### Exercise objective
Count the lines in the records below that contain the word "blue", and reply with only that number.

Coordinate-based object records
——————

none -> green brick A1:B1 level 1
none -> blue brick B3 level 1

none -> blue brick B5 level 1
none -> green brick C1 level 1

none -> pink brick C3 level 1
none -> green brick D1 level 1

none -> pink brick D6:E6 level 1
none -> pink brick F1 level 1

——————

### Answer for this exercise
2